TASK GOAL:
How do the lines below between the ones holding "black pentagon: (209, 40)" and "yellow trapezoid: (595, 188)", inclusive, read? Give them again exactly, with no other lines.

RECORDS PROVIDED:
=== Section Start ===
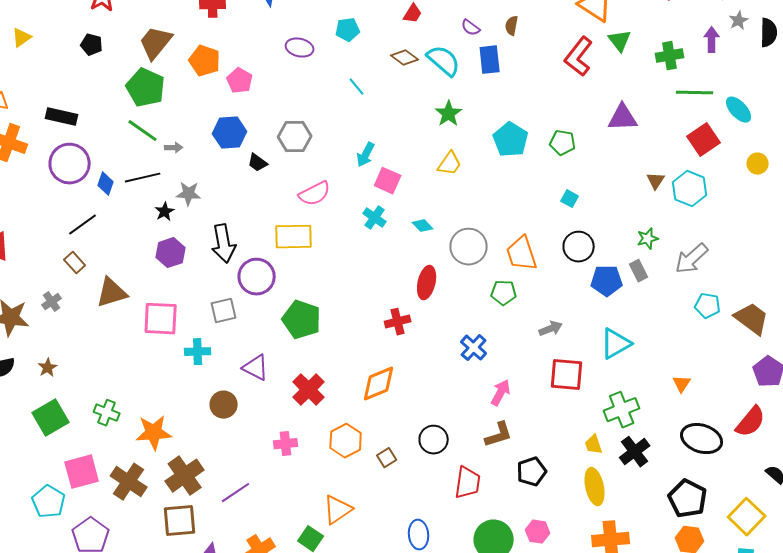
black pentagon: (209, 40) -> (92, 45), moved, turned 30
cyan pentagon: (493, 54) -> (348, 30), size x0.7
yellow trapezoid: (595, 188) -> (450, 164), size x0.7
=== Section End ===
=== Section Start ===
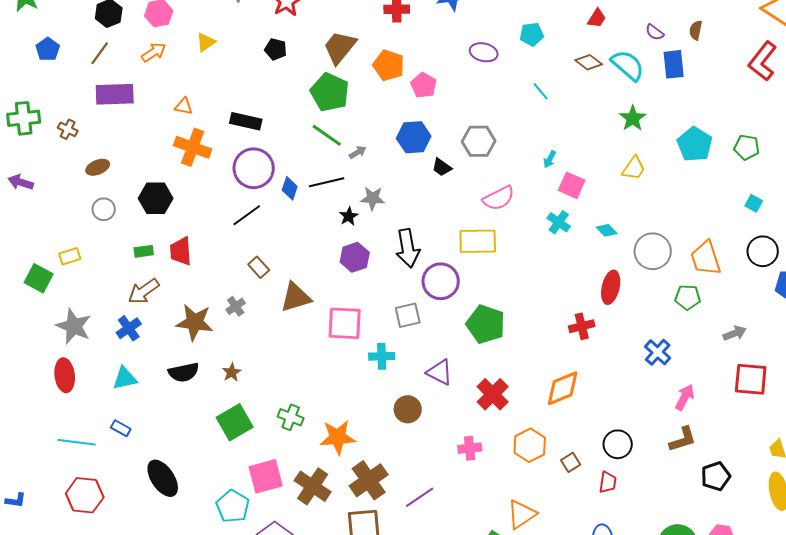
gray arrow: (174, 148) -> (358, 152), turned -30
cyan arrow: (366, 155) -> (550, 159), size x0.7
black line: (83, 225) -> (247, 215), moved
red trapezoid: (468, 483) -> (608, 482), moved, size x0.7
=== Section End ===
=== Section Start ===
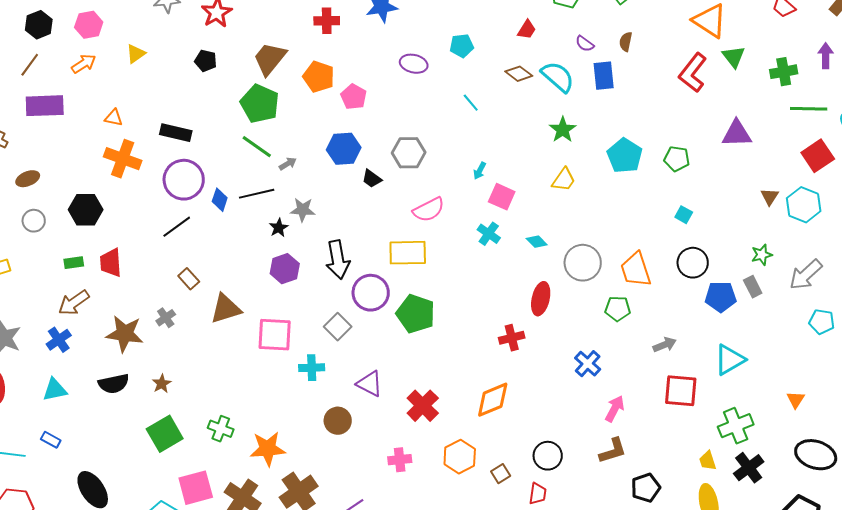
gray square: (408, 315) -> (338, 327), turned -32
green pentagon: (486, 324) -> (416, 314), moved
=== Section End ===
REPLY TO THE TASK:
black pentagon: (209, 40) -> (92, 45), moved, turned 30
cyan pentagon: (493, 54) -> (348, 30), size x0.7
yellow trapezoid: (595, 188) -> (450, 164), size x0.7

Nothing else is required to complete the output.